- **DIRECTIONS FOR THIS TASK**: Copy out, exactly, the first line of the entries below and every line after it through the one containing "AUDIO pin BUSY: A11 -> A7".

- **SUPPLIED INFORMATION**:

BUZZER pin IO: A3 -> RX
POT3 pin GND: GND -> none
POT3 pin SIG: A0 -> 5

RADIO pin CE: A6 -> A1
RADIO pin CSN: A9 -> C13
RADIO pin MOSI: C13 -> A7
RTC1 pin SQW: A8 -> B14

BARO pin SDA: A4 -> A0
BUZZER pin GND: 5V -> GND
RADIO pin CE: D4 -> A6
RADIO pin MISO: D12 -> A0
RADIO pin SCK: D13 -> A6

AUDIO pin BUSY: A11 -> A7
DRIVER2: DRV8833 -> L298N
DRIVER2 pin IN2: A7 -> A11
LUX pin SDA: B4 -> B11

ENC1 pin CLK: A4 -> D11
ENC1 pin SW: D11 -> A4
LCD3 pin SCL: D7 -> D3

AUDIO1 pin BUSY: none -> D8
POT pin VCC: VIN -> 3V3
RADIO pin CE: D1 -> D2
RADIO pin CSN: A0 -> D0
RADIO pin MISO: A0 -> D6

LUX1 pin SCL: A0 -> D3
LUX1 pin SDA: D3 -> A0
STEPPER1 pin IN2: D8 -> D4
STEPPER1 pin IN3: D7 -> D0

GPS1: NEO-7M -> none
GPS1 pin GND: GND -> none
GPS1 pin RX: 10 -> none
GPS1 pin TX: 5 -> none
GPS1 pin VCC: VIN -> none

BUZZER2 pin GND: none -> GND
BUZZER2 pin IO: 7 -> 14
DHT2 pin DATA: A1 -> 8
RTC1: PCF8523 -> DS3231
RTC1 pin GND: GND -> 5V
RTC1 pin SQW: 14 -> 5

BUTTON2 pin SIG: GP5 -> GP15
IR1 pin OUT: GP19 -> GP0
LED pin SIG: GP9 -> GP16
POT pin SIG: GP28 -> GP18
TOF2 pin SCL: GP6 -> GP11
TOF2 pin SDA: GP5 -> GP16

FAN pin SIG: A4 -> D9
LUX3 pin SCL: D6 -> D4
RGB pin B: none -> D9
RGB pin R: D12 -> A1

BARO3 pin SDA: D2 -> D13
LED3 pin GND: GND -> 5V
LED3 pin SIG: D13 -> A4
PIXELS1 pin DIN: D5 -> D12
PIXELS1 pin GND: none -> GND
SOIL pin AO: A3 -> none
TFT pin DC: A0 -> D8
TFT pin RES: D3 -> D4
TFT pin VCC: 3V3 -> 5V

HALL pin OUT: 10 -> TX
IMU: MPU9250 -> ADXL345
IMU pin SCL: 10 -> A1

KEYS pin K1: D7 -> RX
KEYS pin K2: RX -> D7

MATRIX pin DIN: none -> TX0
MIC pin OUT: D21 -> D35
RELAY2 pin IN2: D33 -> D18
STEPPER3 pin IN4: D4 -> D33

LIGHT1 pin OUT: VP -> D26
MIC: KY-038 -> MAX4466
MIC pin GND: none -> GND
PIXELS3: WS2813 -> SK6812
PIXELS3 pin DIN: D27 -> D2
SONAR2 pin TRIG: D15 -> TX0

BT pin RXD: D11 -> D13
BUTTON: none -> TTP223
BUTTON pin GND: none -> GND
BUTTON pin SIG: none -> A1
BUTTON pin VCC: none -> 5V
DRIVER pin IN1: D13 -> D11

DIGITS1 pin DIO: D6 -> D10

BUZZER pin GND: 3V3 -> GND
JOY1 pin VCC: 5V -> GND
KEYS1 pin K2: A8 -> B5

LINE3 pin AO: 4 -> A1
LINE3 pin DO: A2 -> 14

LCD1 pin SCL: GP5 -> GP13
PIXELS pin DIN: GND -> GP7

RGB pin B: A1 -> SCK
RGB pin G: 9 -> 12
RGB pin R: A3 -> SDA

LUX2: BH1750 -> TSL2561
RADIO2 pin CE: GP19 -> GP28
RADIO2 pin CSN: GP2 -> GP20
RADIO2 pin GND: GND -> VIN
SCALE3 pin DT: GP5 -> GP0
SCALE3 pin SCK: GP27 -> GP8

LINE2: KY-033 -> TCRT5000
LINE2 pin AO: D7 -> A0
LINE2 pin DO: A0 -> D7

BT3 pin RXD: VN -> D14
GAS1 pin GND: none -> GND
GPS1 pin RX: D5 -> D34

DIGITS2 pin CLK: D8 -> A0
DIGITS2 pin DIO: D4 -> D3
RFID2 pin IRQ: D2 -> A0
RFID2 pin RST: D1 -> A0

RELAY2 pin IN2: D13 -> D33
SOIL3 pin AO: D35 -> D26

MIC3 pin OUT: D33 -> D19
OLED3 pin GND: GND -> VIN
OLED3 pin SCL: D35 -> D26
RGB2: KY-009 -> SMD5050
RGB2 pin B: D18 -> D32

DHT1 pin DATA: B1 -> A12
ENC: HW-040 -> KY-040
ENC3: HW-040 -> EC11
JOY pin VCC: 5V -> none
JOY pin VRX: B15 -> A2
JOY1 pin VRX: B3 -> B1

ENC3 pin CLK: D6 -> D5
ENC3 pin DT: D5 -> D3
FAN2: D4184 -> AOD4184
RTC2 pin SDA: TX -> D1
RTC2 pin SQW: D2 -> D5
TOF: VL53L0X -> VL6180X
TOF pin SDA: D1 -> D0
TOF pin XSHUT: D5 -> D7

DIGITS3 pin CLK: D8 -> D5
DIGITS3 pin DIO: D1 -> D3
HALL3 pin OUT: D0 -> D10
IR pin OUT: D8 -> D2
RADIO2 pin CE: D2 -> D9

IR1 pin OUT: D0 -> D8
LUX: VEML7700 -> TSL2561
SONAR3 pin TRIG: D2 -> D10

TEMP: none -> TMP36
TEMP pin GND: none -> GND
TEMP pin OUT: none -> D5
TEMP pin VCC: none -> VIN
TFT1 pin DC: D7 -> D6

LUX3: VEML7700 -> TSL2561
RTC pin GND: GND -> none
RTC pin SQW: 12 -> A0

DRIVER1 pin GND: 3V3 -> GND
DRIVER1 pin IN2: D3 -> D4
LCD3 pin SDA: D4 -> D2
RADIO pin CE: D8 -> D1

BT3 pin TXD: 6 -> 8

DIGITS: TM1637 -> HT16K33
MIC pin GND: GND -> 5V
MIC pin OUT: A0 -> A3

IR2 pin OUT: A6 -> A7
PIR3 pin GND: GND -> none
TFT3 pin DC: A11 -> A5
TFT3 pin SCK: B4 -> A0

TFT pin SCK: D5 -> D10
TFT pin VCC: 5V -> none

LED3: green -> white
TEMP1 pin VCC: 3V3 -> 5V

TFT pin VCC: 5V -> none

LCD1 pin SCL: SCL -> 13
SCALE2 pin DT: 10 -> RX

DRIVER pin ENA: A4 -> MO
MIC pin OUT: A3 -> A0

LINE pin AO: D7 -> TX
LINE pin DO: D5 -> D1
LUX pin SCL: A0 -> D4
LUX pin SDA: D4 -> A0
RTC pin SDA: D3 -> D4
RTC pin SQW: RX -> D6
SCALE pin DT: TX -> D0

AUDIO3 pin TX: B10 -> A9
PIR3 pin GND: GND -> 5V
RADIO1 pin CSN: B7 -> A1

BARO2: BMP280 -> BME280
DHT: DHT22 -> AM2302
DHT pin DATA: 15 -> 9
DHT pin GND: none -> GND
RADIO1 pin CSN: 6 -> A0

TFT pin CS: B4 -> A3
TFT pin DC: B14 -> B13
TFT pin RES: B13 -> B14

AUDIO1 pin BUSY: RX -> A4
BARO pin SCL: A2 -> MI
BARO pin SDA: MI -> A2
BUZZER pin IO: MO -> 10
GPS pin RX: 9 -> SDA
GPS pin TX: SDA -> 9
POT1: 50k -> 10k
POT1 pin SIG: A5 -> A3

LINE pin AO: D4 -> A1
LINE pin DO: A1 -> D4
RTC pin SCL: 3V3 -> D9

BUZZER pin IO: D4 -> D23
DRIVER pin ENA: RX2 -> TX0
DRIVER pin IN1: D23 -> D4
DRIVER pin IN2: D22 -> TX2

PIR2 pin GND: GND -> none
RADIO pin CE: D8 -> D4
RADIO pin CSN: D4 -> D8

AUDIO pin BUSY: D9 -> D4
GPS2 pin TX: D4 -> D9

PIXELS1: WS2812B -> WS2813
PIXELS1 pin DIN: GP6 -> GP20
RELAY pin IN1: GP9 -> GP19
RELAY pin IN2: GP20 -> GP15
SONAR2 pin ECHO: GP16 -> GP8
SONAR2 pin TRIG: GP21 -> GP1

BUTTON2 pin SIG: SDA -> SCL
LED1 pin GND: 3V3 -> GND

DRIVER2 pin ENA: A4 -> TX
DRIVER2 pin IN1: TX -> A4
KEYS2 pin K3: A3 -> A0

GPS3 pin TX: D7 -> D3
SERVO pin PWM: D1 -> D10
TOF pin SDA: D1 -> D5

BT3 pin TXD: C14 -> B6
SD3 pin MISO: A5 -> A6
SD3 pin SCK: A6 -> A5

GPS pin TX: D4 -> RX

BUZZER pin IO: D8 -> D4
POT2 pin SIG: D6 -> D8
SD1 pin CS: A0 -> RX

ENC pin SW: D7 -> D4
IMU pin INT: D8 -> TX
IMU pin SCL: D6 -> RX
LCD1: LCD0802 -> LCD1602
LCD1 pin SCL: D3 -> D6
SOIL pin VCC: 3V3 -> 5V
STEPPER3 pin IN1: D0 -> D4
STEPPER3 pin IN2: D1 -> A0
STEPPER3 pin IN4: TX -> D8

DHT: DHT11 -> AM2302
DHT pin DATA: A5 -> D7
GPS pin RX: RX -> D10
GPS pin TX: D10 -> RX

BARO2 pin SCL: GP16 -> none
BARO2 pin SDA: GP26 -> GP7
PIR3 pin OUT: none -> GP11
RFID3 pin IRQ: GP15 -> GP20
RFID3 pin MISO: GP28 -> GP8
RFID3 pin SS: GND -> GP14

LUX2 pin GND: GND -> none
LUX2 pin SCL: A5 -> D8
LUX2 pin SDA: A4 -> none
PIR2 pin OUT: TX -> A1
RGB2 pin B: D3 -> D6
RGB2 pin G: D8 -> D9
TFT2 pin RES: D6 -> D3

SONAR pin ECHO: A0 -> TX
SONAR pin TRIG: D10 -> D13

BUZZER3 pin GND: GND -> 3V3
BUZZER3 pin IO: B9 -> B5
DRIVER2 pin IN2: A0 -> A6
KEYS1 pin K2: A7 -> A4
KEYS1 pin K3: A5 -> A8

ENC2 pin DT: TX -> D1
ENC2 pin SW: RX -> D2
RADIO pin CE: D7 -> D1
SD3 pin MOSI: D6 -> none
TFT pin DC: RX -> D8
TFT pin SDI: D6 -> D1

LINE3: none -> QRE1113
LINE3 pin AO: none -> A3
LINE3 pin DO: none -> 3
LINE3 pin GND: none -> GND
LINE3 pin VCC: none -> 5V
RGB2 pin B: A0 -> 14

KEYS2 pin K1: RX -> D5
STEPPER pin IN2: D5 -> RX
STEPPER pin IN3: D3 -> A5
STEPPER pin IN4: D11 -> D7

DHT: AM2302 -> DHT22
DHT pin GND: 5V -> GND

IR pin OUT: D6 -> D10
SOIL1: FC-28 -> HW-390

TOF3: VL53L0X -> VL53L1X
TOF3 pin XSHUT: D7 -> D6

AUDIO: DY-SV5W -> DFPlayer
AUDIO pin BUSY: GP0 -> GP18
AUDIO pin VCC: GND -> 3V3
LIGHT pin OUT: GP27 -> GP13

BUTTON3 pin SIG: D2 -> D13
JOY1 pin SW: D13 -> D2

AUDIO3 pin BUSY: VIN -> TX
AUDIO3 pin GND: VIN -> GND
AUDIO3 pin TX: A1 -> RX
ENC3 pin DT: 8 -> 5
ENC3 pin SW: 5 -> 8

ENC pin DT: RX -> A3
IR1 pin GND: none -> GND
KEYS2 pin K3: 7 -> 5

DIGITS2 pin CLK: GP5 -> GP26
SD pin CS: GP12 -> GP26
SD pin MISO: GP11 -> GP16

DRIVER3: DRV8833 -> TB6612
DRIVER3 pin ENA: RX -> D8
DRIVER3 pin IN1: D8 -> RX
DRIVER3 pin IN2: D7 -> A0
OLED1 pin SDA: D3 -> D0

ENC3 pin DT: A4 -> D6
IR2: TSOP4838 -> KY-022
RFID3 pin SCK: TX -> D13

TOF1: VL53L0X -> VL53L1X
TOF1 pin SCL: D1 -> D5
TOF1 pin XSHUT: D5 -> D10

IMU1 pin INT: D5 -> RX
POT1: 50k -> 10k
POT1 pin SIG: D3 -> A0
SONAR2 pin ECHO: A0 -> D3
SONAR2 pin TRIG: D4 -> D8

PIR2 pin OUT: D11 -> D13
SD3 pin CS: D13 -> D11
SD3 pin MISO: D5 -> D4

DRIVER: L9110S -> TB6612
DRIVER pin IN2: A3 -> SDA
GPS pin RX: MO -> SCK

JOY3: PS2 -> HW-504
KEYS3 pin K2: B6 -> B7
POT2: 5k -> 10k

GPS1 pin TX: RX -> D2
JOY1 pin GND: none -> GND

- **WRITTEN SOLUTION**:
BUZZER pin IO: A3 -> RX
POT3 pin GND: GND -> none
POT3 pin SIG: A0 -> 5

RADIO pin CE: A6 -> A1
RADIO pin CSN: A9 -> C13
RADIO pin MOSI: C13 -> A7
RTC1 pin SQW: A8 -> B14

BARO pin SDA: A4 -> A0
BUZZER pin GND: 5V -> GND
RADIO pin CE: D4 -> A6
RADIO pin MISO: D12 -> A0
RADIO pin SCK: D13 -> A6

AUDIO pin BUSY: A11 -> A7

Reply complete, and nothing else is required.